Entries provided.

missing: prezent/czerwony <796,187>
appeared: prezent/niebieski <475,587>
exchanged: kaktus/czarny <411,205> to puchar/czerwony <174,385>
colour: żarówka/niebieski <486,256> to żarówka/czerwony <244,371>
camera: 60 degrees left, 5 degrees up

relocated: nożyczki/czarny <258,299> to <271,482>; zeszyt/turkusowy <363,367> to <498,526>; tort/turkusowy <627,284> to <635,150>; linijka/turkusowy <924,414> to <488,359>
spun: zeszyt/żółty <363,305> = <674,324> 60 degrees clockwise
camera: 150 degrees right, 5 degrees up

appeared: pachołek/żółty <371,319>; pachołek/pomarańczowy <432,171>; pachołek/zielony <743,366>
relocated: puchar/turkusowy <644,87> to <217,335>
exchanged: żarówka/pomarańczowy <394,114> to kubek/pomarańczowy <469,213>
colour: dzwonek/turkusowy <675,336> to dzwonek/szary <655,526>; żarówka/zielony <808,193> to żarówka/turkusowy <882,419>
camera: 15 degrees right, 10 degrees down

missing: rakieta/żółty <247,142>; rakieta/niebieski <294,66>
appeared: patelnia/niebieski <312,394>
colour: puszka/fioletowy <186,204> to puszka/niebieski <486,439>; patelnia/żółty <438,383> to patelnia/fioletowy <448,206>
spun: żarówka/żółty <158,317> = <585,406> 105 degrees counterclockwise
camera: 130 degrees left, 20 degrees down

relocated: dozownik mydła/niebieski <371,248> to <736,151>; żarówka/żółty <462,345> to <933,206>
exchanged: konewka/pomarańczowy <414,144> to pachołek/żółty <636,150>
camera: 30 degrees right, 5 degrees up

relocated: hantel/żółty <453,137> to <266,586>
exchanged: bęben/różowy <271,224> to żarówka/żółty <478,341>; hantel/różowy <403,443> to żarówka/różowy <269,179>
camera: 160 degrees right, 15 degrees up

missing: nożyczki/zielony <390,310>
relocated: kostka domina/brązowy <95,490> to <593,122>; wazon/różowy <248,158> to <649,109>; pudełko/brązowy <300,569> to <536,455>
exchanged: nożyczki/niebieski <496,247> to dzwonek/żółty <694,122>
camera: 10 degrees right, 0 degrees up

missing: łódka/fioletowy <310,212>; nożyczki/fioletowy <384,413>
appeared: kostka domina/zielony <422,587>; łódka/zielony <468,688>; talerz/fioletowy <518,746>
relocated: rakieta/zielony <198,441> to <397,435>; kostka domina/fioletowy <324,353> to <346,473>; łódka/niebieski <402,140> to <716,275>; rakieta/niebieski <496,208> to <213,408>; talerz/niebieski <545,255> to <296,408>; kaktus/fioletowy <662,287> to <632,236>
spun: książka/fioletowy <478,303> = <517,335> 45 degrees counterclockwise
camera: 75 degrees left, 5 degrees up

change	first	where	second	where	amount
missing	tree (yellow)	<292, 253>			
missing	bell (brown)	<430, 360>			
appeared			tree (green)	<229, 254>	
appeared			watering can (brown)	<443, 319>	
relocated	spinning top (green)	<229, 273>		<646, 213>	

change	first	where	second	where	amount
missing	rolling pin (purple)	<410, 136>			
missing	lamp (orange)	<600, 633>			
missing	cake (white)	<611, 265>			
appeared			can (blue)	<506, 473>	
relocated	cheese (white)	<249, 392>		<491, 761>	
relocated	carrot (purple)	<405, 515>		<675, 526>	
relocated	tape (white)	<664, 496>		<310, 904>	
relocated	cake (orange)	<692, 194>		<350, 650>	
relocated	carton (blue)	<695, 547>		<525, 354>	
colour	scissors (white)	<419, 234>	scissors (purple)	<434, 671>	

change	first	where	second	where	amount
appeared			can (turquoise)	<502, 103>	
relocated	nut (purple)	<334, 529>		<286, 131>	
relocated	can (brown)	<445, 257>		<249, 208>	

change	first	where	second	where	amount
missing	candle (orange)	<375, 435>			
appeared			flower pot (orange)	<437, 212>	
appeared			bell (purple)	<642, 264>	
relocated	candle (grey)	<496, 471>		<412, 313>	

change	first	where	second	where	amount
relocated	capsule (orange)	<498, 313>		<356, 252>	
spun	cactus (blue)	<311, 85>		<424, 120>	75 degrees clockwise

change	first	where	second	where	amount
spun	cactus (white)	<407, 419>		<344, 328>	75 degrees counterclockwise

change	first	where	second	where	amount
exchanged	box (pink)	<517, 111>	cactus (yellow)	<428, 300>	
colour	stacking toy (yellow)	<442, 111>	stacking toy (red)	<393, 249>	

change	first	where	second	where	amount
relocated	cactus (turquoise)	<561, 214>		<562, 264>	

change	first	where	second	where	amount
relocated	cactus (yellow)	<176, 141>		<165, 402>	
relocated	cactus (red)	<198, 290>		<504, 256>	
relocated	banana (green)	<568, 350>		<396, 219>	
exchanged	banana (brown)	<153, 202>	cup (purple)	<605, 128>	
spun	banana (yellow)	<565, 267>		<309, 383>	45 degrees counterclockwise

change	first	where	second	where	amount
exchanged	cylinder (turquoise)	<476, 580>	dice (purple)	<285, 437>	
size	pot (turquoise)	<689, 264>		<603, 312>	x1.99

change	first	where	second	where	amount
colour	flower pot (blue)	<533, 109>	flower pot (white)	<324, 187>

Task goal. Faithfully transcribe the whole of the data.

Answer for the task.
missing: prezent/czerwony <796,187>
appeared: prezent/niebieski <475,587>
exchanged: kaktus/czarny <411,205> to puchar/czerwony <174,385>
colour: żarówka/niebieski <486,256> to żarówka/czerwony <244,371>
camera: 60 degrees left, 5 degrees up

relocated: nożyczki/czarny <258,299> to <271,482>; zeszyt/turkusowy <363,367> to <498,526>; tort/turkusowy <627,284> to <635,150>; linijka/turkusowy <924,414> to <488,359>
spun: zeszyt/żółty <363,305> = <674,324> 60 degrees clockwise
camera: 150 degrees right, 5 degrees up

appeared: pachołek/żółty <371,319>; pachołek/pomarańczowy <432,171>; pachołek/zielony <743,366>
relocated: puchar/turkusowy <644,87> to <217,335>
exchanged: żarówka/pomarańczowy <394,114> to kubek/pomarańczowy <469,213>
colour: dzwonek/turkusowy <675,336> to dzwonek/szary <655,526>; żarówka/zielony <808,193> to żarówka/turkusowy <882,419>
camera: 15 degrees right, 10 degrees down

missing: rakieta/żółty <247,142>; rakieta/niebieski <294,66>
appeared: patelnia/niebieski <312,394>
colour: puszka/fioletowy <186,204> to puszka/niebieski <486,439>; patelnia/żółty <438,383> to patelnia/fioletowy <448,206>
spun: żarówka/żółty <158,317> = <585,406> 105 degrees counterclockwise
camera: 130 degrees left, 20 degrees down

relocated: dozownik mydła/niebieski <371,248> to <736,151>; żarówka/żółty <462,345> to <933,206>
exchanged: konewka/pomarańczowy <414,144> to pachołek/żółty <636,150>
camera: 30 degrees right, 5 degrees up

relocated: hantel/żółty <453,137> to <266,586>
exchanged: bęben/różowy <271,224> to żarówka/żółty <478,341>; hantel/różowy <403,443> to żarówka/różowy <269,179>
camera: 160 degrees right, 15 degrees up

missing: nożyczki/zielony <390,310>
relocated: kostka domina/brązowy <95,490> to <593,122>; wazon/różowy <248,158> to <649,109>; pudełko/brązowy <300,569> to <536,455>
exchanged: nożyczki/niebieski <496,247> to dzwonek/żółty <694,122>
camera: 10 degrees right, 0 degrees up

missing: łódka/fioletowy <310,212>; nożyczki/fioletowy <384,413>
appeared: kostka domina/zielony <422,587>; łódka/zielony <468,688>; talerz/fioletowy <518,746>
relocated: rakieta/zielony <198,441> to <397,435>; kostka domina/fioletowy <324,353> to <346,473>; łódka/niebieski <402,140> to <716,275>; rakieta/niebieski <496,208> to <213,408>; talerz/niebieski <545,255> to <296,408>; kaktus/fioletowy <662,287> to <632,236>
spun: książka/fioletowy <478,303> = <517,335> 45 degrees counterclockwise
camera: 75 degrees left, 5 degrees up

change	first	where	second	where	amount
missing	tree (yellow)	<292, 253>			
missing	bell (brown)	<430, 360>			
appeared			tree (green)	<229, 254>	
appeared			watering can (brown)	<443, 319>	
relocated	spinning top (green)	<229, 273>		<646, 213>	

change	first	where	second	where	amount
missing	rolling pin (purple)	<410, 136>			
missing	lamp (orange)	<600, 633>			
missing	cake (white)	<611, 265>			
appeared			can (blue)	<506, 473>	
relocated	cheese (white)	<249, 392>		<491, 761>	
relocated	carrot (purple)	<405, 515>		<675, 526>	
relocated	tape (white)	<664, 496>		<310, 904>	
relocated	cake (orange)	<692, 194>		<350, 650>	
relocated	carton (blue)	<695, 547>		<525, 354>	
colour	scissors (white)	<419, 234>	scissors (purple)	<434, 671>	

change	first	where	second	where	amount
appeared			can (turquoise)	<502, 103>	
relocated	nut (purple)	<334, 529>		<286, 131>	
relocated	can (brown)	<445, 257>		<249, 208>	

change	first	where	second	where	amount
missing	candle (orange)	<375, 435>			
appeared			flower pot (orange)	<437, 212>	
appeared			bell (purple)	<642, 264>	
relocated	candle (grey)	<496, 471>		<412, 313>	

change	first	where	second	where	amount
relocated	capsule (orange)	<498, 313>		<356, 252>	
spun	cactus (blue)	<311, 85>		<424, 120>	75 degrees clockwise

change	first	where	second	where	amount
spun	cactus (white)	<407, 419>		<344, 328>	75 degrees counterclockwise

change	first	where	second	where	amount
exchanged	box (pink)	<517, 111>	cactus (yellow)	<428, 300>	
colour	stacking toy (yellow)	<442, 111>	stacking toy (red)	<393, 249>	

change	first	where	second	where	amount
relocated	cactus (turquoise)	<561, 214>		<562, 264>	

change	first	where	second	where	amount
relocated	cactus (yellow)	<176, 141>		<165, 402>	
relocated	cactus (red)	<198, 290>		<504, 256>	
relocated	banana (green)	<568, 350>		<396, 219>	
exchanged	banana (brown)	<153, 202>	cup (purple)	<605, 128>	
spun	banana (yellow)	<565, 267>		<309, 383>	45 degrees counterclockwise

change	first	where	second	where	amount
exchanged	cylinder (turquoise)	<476, 580>	dice (purple)	<285, 437>	
size	pot (turquoise)	<689, 264>		<603, 312>	x1.99

change	first	where	second	where	amount
colour	flower pot (blue)	<533, 109>	flower pot (white)	<324, 187>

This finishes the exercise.